START ENTRIES SUPPLIED

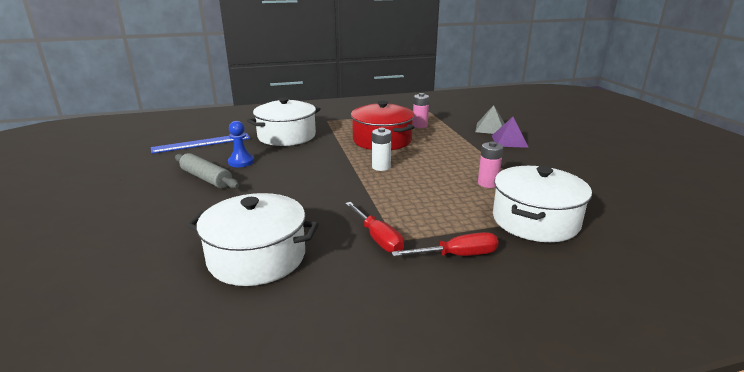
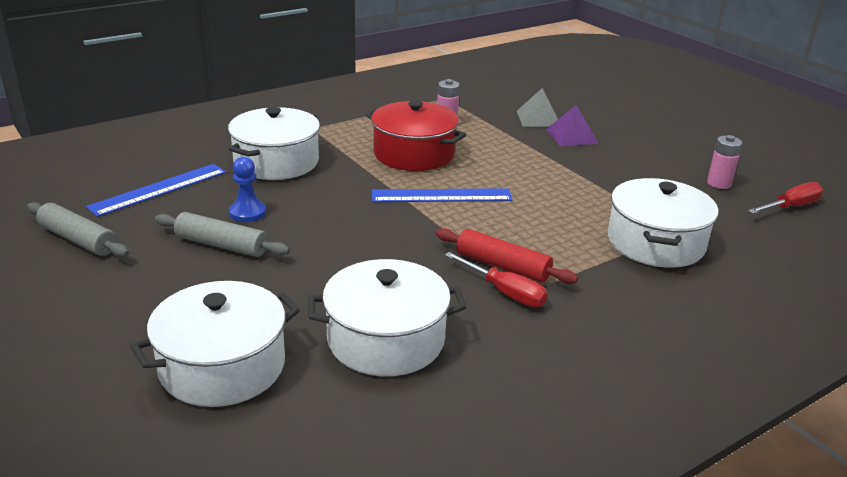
camera: 20 degrees left, 5 degrees up
(127, 164) = (78, 240): none -> grey rolling pin
(128, 254) = (222, 366): none -> white pot
(381, 167) = (441, 195): white battery -> blue ruler
(390, 219) = (502, 266): none -> red rolling pin
(457, 255) = (601, 298): red screwdriver -> red screwdriver (791, 207)
(487, 183) = (581, 202): pink battery -> pink battery (719, 183)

END ENTRIES SUPPLIED

Write out all the records exactly, omitting the images.

camera: 20 degrees left, 5 degrees up
(127, 164) = (78, 240): none -> grey rolling pin
(128, 254) = (222, 366): none -> white pot
(381, 167) = (441, 195): white battery -> blue ruler
(390, 219) = (502, 266): none -> red rolling pin
(457, 255) = (601, 298): red screwdriver -> red screwdriver (791, 207)
(487, 183) = (581, 202): pink battery -> pink battery (719, 183)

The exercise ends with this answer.